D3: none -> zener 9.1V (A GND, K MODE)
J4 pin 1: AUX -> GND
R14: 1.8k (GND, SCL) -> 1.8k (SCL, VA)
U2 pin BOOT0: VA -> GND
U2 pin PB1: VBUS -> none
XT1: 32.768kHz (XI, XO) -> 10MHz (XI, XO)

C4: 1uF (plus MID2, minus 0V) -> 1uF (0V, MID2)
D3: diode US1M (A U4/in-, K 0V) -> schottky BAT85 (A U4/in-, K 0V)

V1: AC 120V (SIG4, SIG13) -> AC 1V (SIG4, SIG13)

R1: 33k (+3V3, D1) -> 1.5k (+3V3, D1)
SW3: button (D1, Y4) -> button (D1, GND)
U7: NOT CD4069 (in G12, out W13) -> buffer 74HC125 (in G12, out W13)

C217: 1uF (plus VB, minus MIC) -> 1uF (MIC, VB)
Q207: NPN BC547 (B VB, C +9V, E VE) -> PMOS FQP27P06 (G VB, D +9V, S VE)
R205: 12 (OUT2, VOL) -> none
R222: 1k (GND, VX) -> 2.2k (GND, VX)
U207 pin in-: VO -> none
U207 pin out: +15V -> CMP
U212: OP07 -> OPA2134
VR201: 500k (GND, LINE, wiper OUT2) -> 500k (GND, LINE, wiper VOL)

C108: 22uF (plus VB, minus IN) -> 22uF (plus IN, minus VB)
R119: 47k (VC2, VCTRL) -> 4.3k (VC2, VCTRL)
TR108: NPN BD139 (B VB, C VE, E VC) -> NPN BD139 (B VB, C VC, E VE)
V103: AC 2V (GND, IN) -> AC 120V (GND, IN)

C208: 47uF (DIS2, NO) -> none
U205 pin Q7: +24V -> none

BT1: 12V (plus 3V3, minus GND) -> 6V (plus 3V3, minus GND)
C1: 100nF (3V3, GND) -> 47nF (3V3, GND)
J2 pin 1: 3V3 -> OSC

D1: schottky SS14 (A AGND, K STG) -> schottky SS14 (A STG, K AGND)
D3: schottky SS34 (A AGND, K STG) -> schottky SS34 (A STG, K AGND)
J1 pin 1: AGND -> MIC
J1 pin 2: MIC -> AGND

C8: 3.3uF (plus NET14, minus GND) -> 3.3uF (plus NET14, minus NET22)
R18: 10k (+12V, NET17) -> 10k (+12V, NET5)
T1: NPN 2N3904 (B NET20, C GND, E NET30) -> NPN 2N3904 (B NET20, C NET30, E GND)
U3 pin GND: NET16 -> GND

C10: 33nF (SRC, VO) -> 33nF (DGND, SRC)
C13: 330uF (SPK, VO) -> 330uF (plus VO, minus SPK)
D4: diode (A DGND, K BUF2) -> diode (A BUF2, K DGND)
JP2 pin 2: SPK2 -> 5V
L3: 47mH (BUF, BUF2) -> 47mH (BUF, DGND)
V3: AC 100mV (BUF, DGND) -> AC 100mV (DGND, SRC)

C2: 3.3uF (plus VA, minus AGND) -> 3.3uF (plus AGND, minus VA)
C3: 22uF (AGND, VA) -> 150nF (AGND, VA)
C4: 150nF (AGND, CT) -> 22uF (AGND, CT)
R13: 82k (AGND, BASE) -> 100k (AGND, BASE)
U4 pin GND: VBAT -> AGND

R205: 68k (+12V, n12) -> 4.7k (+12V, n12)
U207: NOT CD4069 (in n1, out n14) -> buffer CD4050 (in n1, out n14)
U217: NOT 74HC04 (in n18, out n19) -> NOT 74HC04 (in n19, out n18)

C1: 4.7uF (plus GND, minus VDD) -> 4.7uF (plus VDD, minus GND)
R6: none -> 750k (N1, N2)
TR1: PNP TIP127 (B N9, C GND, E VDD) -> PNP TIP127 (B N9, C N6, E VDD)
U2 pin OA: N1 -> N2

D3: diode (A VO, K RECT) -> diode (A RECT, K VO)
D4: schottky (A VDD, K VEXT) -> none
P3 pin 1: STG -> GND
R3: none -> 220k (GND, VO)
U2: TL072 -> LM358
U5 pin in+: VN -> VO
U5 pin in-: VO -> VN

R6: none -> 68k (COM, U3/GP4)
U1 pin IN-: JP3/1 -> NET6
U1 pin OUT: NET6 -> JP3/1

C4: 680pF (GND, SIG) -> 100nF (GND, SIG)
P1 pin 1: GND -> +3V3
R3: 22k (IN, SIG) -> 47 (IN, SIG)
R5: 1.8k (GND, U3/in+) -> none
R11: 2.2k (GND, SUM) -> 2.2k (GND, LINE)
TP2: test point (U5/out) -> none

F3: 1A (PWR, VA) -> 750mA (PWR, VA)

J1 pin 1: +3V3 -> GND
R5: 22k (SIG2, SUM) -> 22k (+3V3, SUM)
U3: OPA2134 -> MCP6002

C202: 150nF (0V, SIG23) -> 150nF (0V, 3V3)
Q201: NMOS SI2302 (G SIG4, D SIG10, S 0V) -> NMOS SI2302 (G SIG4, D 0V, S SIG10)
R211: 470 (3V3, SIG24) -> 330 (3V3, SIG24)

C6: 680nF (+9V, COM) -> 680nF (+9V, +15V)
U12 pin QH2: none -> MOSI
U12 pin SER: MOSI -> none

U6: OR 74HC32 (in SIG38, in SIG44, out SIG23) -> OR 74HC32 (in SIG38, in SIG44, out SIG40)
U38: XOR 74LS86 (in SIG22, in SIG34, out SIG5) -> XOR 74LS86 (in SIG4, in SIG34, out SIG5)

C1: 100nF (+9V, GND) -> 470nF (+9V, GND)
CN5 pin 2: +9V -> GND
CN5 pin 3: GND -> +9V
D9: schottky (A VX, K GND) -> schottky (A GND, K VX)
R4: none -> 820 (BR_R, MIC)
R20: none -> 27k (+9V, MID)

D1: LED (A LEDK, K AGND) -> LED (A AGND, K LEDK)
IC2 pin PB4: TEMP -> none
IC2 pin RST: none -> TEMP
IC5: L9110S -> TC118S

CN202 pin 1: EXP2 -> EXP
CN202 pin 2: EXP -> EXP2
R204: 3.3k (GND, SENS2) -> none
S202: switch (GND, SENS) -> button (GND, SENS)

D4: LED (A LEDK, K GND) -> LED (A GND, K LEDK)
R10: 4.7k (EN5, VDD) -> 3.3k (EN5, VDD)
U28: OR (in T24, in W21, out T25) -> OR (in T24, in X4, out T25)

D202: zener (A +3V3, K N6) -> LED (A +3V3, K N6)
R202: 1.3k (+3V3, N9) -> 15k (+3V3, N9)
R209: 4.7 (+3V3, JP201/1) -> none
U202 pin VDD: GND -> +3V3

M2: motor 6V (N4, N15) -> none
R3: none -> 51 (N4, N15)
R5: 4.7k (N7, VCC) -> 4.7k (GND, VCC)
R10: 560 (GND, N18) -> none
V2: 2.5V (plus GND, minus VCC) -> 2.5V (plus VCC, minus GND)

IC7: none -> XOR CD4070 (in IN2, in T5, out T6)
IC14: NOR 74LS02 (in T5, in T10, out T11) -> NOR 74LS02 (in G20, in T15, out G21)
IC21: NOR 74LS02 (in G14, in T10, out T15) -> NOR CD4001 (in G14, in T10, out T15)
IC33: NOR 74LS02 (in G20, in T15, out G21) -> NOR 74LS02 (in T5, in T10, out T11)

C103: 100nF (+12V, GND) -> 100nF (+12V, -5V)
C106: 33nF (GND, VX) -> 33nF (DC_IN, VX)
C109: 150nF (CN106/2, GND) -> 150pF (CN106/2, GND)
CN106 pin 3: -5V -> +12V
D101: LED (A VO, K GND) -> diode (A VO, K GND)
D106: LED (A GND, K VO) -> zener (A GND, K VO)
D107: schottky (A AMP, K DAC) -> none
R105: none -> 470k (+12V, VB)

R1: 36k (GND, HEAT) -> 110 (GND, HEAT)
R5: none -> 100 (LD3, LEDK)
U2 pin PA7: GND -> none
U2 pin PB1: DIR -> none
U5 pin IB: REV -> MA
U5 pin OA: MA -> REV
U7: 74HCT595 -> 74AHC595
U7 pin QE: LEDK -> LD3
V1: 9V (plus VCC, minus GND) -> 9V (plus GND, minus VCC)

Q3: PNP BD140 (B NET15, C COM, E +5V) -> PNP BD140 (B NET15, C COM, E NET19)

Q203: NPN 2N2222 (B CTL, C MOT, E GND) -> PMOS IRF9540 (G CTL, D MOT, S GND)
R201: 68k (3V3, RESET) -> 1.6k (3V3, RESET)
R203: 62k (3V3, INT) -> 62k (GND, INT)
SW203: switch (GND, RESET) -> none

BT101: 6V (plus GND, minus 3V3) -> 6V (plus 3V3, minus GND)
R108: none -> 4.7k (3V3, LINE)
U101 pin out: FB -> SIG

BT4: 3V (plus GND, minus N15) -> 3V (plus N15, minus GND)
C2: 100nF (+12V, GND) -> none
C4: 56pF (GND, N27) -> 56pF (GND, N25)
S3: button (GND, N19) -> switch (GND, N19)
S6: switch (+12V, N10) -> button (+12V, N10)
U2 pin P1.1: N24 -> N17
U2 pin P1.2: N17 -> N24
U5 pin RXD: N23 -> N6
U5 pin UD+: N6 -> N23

-*-*-

# TRY IT
Your reply is to repeat, unchanged, the lines above running from the one with "C8: 3.3uF (plus" up to and including the one with "U3: OPA2134 -> MCP6002".

# SOLUTION BELOW
C8: 3.3uF (plus NET14, minus GND) -> 3.3uF (plus NET14, minus NET22)
R18: 10k (+12V, NET17) -> 10k (+12V, NET5)
T1: NPN 2N3904 (B NET20, C GND, E NET30) -> NPN 2N3904 (B NET20, C NET30, E GND)
U3 pin GND: NET16 -> GND

C10: 33nF (SRC, VO) -> 33nF (DGND, SRC)
C13: 330uF (SPK, VO) -> 330uF (plus VO, minus SPK)
D4: diode (A DGND, K BUF2) -> diode (A BUF2, K DGND)
JP2 pin 2: SPK2 -> 5V
L3: 47mH (BUF, BUF2) -> 47mH (BUF, DGND)
V3: AC 100mV (BUF, DGND) -> AC 100mV (DGND, SRC)

C2: 3.3uF (plus VA, minus AGND) -> 3.3uF (plus AGND, minus VA)
C3: 22uF (AGND, VA) -> 150nF (AGND, VA)
C4: 150nF (AGND, CT) -> 22uF (AGND, CT)
R13: 82k (AGND, BASE) -> 100k (AGND, BASE)
U4 pin GND: VBAT -> AGND

R205: 68k (+12V, n12) -> 4.7k (+12V, n12)
U207: NOT CD4069 (in n1, out n14) -> buffer CD4050 (in n1, out n14)
U217: NOT 74HC04 (in n18, out n19) -> NOT 74HC04 (in n19, out n18)

C1: 4.7uF (plus GND, minus VDD) -> 4.7uF (plus VDD, minus GND)
R6: none -> 750k (N1, N2)
TR1: PNP TIP127 (B N9, C GND, E VDD) -> PNP TIP127 (B N9, C N6, E VDD)
U2 pin OA: N1 -> N2

D3: diode (A VO, K RECT) -> diode (A RECT, K VO)
D4: schottky (A VDD, K VEXT) -> none
P3 pin 1: STG -> GND
R3: none -> 220k (GND, VO)
U2: TL072 -> LM358
U5 pin in+: VN -> VO
U5 pin in-: VO -> VN

R6: none -> 68k (COM, U3/GP4)
U1 pin IN-: JP3/1 -> NET6
U1 pin OUT: NET6 -> JP3/1

C4: 680pF (GND, SIG) -> 100nF (GND, SIG)
P1 pin 1: GND -> +3V3
R3: 22k (IN, SIG) -> 47 (IN, SIG)
R5: 1.8k (GND, U3/in+) -> none
R11: 2.2k (GND, SUM) -> 2.2k (GND, LINE)
TP2: test point (U5/out) -> none

F3: 1A (PWR, VA) -> 750mA (PWR, VA)

J1 pin 1: +3V3 -> GND
R5: 22k (SIG2, SUM) -> 22k (+3V3, SUM)
U3: OPA2134 -> MCP6002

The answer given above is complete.